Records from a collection
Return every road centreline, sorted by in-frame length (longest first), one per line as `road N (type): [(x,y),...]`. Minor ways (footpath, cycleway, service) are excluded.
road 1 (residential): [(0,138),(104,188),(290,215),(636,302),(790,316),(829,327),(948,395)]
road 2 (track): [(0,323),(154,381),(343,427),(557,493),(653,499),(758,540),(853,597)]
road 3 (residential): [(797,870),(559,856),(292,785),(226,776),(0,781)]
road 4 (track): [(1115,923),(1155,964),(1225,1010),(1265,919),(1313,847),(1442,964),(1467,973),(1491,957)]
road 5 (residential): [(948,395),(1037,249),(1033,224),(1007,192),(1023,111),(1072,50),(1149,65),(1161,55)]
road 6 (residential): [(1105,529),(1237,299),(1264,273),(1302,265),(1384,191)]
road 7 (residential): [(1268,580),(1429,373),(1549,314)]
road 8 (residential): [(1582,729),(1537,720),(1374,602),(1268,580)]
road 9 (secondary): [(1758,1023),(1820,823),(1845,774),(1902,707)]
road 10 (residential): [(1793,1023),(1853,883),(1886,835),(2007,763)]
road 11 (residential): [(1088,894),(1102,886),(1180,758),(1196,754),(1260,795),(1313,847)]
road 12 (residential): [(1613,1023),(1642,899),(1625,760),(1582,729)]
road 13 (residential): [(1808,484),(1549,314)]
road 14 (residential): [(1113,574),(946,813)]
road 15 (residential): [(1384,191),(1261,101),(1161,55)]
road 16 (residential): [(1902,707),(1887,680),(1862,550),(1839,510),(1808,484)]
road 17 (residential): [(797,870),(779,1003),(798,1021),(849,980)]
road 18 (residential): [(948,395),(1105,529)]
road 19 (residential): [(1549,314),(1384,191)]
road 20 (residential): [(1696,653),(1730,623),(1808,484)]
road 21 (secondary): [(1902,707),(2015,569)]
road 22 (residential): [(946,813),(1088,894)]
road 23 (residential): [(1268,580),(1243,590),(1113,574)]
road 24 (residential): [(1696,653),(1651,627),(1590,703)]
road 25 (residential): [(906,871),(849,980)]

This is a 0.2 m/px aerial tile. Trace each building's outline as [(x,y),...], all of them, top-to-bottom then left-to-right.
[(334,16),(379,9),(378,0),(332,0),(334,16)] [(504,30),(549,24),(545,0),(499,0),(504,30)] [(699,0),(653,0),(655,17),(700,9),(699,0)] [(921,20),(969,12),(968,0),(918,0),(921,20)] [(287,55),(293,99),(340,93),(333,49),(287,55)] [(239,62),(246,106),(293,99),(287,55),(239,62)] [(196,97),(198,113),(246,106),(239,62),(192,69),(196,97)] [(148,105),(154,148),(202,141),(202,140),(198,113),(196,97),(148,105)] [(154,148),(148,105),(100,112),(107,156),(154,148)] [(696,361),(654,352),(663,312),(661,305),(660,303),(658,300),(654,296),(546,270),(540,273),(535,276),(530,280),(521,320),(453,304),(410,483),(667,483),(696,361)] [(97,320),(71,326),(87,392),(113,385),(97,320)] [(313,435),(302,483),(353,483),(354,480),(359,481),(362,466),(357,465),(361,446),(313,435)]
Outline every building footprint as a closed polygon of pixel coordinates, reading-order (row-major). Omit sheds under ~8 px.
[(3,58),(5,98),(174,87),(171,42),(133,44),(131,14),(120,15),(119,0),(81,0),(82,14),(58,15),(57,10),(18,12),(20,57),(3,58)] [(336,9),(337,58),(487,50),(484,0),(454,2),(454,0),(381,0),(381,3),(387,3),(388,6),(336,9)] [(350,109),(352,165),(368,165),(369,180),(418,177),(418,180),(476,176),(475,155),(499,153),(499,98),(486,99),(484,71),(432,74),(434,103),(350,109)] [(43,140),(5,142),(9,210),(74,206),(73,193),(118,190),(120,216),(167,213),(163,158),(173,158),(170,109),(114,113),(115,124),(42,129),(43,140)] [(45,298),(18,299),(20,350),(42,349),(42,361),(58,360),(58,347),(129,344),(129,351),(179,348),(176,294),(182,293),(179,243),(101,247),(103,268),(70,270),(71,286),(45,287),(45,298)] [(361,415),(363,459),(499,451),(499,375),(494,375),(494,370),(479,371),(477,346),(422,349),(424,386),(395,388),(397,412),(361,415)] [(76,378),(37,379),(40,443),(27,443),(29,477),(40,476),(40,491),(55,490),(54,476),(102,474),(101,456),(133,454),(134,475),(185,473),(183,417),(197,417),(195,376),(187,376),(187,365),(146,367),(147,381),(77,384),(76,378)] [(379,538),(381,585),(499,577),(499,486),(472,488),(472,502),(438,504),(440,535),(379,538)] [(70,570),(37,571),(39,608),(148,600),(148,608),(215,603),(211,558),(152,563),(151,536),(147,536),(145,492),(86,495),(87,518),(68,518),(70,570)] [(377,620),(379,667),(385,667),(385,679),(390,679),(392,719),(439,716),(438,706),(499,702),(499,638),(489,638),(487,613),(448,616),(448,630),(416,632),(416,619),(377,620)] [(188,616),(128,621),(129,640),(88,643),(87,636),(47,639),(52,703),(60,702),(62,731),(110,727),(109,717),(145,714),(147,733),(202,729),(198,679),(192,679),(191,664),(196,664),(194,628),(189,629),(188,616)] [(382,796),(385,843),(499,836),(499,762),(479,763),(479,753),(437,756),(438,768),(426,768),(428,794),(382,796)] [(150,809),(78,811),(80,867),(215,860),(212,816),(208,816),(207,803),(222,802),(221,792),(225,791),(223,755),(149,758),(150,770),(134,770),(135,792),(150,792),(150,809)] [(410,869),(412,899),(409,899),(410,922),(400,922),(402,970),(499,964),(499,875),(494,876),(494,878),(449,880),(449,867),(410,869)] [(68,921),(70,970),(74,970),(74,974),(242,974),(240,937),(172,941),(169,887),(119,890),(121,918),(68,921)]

# What to work on
In this exercise, give every record above again exactly.

# Solution
Return every road centreline, sorted by in-frame length (longest first), one per line as `road N (type): [(x,y),...]`. Minor ways (footpath, cycleway, service) are excluded.
road 1 (residential): [(0,138),(104,188),(290,215),(636,302),(790,316),(829,327),(948,395)]
road 2 (track): [(0,323),(154,381),(343,427),(557,493),(653,499),(758,540),(853,597)]
road 3 (residential): [(797,870),(559,856),(292,785),(226,776),(0,781)]
road 4 (track): [(1115,923),(1155,964),(1225,1010),(1265,919),(1313,847),(1442,964),(1467,973),(1491,957)]
road 5 (residential): [(948,395),(1037,249),(1033,224),(1007,192),(1023,111),(1072,50),(1149,65),(1161,55)]
road 6 (residential): [(1105,529),(1237,299),(1264,273),(1302,265),(1384,191)]
road 7 (residential): [(1268,580),(1429,373),(1549,314)]
road 8 (residential): [(1582,729),(1537,720),(1374,602),(1268,580)]
road 9 (secondary): [(1758,1023),(1820,823),(1845,774),(1902,707)]
road 10 (residential): [(1793,1023),(1853,883),(1886,835),(2007,763)]
road 11 (residential): [(1088,894),(1102,886),(1180,758),(1196,754),(1260,795),(1313,847)]
road 12 (residential): [(1613,1023),(1642,899),(1625,760),(1582,729)]
road 13 (residential): [(1808,484),(1549,314)]
road 14 (residential): [(1113,574),(946,813)]
road 15 (residential): [(1384,191),(1261,101),(1161,55)]
road 16 (residential): [(1902,707),(1887,680),(1862,550),(1839,510),(1808,484)]
road 17 (residential): [(797,870),(779,1003),(798,1021),(849,980)]
road 18 (residential): [(948,395),(1105,529)]
road 19 (residential): [(1549,314),(1384,191)]
road 20 (residential): [(1696,653),(1730,623),(1808,484)]
road 21 (secondary): [(1902,707),(2015,569)]
road 22 (residential): [(946,813),(1088,894)]
road 23 (residential): [(1268,580),(1243,590),(1113,574)]
road 24 (residential): [(1696,653),(1651,627),(1590,703)]
road 25 (residential): [(906,871),(849,980)]

This is a 0.2 m/px aerial tile. Trace each building's outline as [(x,y),...], all of them, top-to-bottom then left-to-right.
[(334,16),(379,9),(378,0),(332,0),(334,16)] [(504,30),(549,24),(545,0),(499,0),(504,30)] [(699,0),(653,0),(655,17),(700,9),(699,0)] [(921,20),(969,12),(968,0),(918,0),(921,20)] [(287,55),(293,99),(340,93),(333,49),(287,55)] [(239,62),(246,106),(293,99),(287,55),(239,62)] [(196,97),(198,113),(246,106),(239,62),(192,69),(196,97)] [(148,105),(154,148),(202,141),(202,140),(198,113),(196,97),(148,105)] [(154,148),(148,105),(100,112),(107,156),(154,148)] [(696,361),(654,352),(663,312),(661,305),(660,303),(658,300),(654,296),(546,270),(540,273),(535,276),(530,280),(521,320),(453,304),(410,483),(667,483),(696,361)] [(97,320),(71,326),(87,392),(113,385),(97,320)] [(313,435),(302,483),(353,483),(354,480),(359,481),(362,466),(357,465),(361,446),(313,435)]
Outline every building footprint as a closed polygon of pixel coordinates, reading-order (row-major). Omit sheds under ~8 px.
[(3,58),(5,98),(174,87),(171,42),(133,44),(131,14),(120,15),(119,0),(81,0),(82,14),(58,15),(57,10),(18,12),(20,57),(3,58)] [(336,9),(337,58),(487,50),(484,0),(454,2),(454,0),(381,0),(381,3),(387,3),(388,6),(336,9)] [(350,109),(352,165),(368,165),(369,180),(418,177),(418,180),(476,176),(475,155),(499,153),(499,98),(486,99),(484,71),(432,74),(434,103),(350,109)] [(43,140),(5,142),(9,210),(74,206),(73,193),(118,190),(120,216),(167,213),(163,158),(173,158),(170,109),(114,113),(115,124),(42,129),(43,140)] [(45,298),(18,299),(20,350),(42,349),(42,361),(58,360),(58,347),(129,344),(129,351),(179,348),(176,294),(182,293),(179,243),(101,247),(103,268),(70,270),(71,286),(45,287),(45,298)] [(361,415),(363,459),(499,451),(499,375),(494,375),(494,370),(479,371),(477,346),(422,349),(424,386),(395,388),(397,412),(361,415)] [(76,378),(37,379),(40,443),(27,443),(29,477),(40,476),(40,491),(55,490),(54,476),(102,474),(101,456),(133,454),(134,475),(185,473),(183,417),(197,417),(195,376),(187,376),(187,365),(146,367),(147,381),(77,384),(76,378)] [(379,538),(381,585),(499,577),(499,486),(472,488),(472,502),(438,504),(440,535),(379,538)] [(70,570),(37,571),(39,608),(148,600),(148,608),(215,603),(211,558),(152,563),(151,536),(147,536),(145,492),(86,495),(87,518),(68,518),(70,570)] [(377,620),(379,667),(385,667),(385,679),(390,679),(392,719),(439,716),(438,706),(499,702),(499,638),(489,638),(487,613),(448,616),(448,630),(416,632),(416,619),(377,620)] [(188,616),(128,621),(129,640),(88,643),(87,636),(47,639),(52,703),(60,702),(62,731),(110,727),(109,717),(145,714),(147,733),(202,729),(198,679),(192,679),(191,664),(196,664),(194,628),(189,629),(188,616)] [(382,796),(385,843),(499,836),(499,762),(479,763),(479,753),(437,756),(438,768),(426,768),(428,794),(382,796)] [(150,809),(78,811),(80,867),(215,860),(212,816),(208,816),(207,803),(222,802),(221,792),(225,791),(223,755),(149,758),(150,770),(134,770),(135,792),(150,792),(150,809)] [(410,869),(412,899),(409,899),(410,922),(400,922),(402,970),(499,964),(499,875),(494,876),(494,878),(449,880),(449,867),(410,869)] [(68,921),(70,970),(74,970),(74,974),(242,974),(240,937),(172,941),(169,887),(119,890),(121,918),(68,921)]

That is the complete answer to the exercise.